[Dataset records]

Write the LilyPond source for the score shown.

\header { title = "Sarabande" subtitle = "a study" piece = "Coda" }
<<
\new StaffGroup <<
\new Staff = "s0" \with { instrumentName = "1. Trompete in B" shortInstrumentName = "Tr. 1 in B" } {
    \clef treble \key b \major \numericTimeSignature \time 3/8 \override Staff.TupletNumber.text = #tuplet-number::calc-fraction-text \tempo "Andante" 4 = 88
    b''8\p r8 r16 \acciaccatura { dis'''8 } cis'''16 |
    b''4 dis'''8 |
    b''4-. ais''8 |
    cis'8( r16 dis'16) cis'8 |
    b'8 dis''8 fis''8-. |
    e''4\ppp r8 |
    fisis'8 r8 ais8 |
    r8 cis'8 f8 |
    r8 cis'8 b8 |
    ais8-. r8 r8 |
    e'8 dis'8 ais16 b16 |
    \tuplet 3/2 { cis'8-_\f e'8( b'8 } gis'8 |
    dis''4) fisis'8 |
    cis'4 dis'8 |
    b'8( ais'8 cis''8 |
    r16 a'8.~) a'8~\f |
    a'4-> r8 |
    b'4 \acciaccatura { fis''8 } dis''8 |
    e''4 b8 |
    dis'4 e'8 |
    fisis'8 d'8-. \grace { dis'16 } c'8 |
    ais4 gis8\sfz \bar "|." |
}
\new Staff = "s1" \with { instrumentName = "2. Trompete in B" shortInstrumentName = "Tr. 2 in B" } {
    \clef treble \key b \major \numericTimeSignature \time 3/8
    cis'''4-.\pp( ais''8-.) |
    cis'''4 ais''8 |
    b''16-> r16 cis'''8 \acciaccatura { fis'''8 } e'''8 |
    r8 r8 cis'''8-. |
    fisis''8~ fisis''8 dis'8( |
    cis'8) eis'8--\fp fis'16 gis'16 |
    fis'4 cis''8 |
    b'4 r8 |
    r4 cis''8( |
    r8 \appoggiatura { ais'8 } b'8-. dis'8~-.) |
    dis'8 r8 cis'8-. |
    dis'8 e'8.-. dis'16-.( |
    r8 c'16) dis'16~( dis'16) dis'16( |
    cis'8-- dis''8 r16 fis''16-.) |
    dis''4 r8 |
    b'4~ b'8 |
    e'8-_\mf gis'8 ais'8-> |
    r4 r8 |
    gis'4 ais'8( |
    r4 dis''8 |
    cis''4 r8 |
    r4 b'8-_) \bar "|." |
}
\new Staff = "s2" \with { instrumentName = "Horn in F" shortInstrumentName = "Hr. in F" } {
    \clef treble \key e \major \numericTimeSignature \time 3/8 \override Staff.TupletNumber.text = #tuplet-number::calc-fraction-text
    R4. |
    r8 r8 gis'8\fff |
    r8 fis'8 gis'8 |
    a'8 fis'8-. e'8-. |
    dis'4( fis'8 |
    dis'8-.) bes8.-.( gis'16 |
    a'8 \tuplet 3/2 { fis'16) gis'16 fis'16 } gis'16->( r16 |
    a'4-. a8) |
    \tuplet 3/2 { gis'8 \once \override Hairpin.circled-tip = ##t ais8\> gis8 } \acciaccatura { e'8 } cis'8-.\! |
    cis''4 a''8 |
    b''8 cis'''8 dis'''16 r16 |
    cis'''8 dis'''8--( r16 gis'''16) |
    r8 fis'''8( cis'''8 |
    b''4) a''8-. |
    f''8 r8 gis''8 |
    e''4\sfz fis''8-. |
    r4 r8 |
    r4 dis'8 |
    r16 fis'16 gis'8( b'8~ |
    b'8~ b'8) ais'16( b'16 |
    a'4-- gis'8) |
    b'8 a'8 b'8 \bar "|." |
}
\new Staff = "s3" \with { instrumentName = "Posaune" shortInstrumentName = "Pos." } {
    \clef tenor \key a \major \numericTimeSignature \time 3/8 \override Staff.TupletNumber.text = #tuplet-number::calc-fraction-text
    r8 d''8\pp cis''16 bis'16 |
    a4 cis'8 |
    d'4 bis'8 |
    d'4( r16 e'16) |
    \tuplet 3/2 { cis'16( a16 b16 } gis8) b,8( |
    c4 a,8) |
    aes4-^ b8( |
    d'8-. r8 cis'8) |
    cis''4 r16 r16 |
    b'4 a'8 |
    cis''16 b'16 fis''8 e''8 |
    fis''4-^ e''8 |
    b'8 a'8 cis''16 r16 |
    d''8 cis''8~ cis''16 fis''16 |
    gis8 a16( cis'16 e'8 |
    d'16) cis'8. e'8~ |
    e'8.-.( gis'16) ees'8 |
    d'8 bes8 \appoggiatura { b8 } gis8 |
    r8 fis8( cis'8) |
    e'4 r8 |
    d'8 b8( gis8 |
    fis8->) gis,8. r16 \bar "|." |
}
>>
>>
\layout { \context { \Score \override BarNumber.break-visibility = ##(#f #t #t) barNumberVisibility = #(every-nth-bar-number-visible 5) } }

*Task brief*:
Filter the lines above, keeping every one that contains the string "clef", and copy each kept line. Treat the match as case-sensitive.

*Response below*:
    \clef treble \key b \major \numericTimeSignature \time 3/8 \override Staff.TupletNumber.text = #tuplet-number::calc-fraction-text \tempo "Andante" 4 = 88
    \clef treble \key b \major \numericTimeSignature \time 3/8
    \clef treble \key e \major \numericTimeSignature \time 3/8 \override Staff.TupletNumber.text = #tuplet-number::calc-fraction-text
    \clef tenor \key a \major \numericTimeSignature \time 3/8 \override Staff.TupletNumber.text = #tuplet-number::calc-fraction-text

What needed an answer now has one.